* _Short problem_: What is the number of lines containing the word "results"? Give that number alone.

* _Supplied records_:

START

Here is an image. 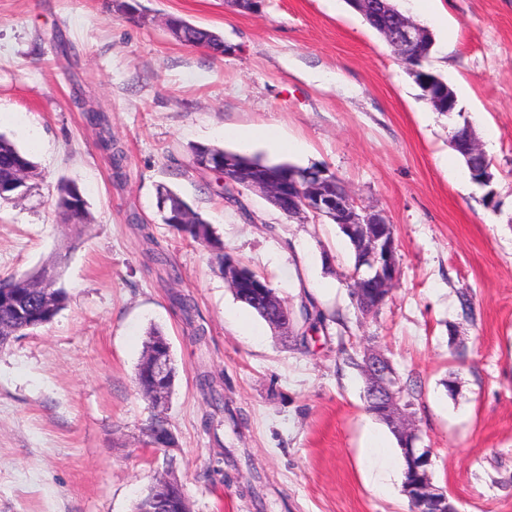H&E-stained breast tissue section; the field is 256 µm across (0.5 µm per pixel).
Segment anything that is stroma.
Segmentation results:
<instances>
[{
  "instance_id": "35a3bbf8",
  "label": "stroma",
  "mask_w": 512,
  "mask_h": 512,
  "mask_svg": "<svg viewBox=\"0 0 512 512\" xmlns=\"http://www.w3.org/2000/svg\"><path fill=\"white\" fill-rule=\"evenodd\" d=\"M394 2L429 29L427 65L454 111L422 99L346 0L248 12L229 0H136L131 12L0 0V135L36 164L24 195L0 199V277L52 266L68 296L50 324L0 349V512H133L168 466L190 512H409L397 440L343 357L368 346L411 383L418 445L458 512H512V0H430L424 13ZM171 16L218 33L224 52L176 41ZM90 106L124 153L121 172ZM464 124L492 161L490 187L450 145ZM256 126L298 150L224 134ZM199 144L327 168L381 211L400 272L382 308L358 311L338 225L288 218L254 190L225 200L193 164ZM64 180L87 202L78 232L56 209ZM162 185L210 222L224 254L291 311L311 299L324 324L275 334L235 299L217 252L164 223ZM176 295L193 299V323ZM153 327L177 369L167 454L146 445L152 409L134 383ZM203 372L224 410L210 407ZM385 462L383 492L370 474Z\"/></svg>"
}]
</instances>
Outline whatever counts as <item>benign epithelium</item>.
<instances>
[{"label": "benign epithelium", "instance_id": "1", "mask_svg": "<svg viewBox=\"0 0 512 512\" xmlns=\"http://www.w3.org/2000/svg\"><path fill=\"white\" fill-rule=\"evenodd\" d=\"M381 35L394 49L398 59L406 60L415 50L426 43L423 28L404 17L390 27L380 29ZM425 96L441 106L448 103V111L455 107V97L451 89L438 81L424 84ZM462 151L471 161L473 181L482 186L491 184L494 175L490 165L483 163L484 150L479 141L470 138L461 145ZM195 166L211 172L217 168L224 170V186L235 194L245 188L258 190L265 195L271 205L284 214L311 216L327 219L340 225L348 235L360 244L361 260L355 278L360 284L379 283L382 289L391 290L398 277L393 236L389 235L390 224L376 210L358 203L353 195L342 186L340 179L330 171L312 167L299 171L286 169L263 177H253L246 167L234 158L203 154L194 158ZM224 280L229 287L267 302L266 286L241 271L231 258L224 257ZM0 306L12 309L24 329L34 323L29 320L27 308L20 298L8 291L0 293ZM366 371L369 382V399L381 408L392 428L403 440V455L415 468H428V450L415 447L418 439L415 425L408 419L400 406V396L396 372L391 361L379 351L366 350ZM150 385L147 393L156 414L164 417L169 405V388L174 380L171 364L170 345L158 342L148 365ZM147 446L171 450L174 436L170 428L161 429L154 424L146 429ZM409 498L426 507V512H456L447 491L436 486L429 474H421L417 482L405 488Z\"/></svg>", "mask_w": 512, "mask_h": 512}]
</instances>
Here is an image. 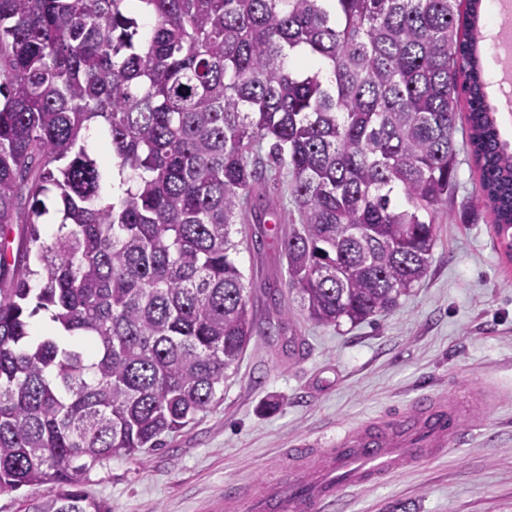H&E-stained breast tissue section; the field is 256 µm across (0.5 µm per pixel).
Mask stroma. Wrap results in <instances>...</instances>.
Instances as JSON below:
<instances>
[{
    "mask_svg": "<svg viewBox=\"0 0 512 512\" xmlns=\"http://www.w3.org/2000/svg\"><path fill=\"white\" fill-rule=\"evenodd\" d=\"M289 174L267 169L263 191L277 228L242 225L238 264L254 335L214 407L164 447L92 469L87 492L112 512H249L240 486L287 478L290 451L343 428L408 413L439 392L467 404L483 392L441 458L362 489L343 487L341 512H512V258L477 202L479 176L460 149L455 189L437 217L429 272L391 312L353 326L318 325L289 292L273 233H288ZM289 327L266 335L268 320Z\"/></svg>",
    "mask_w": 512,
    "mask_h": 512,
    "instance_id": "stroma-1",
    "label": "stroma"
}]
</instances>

END

* _Result_: 2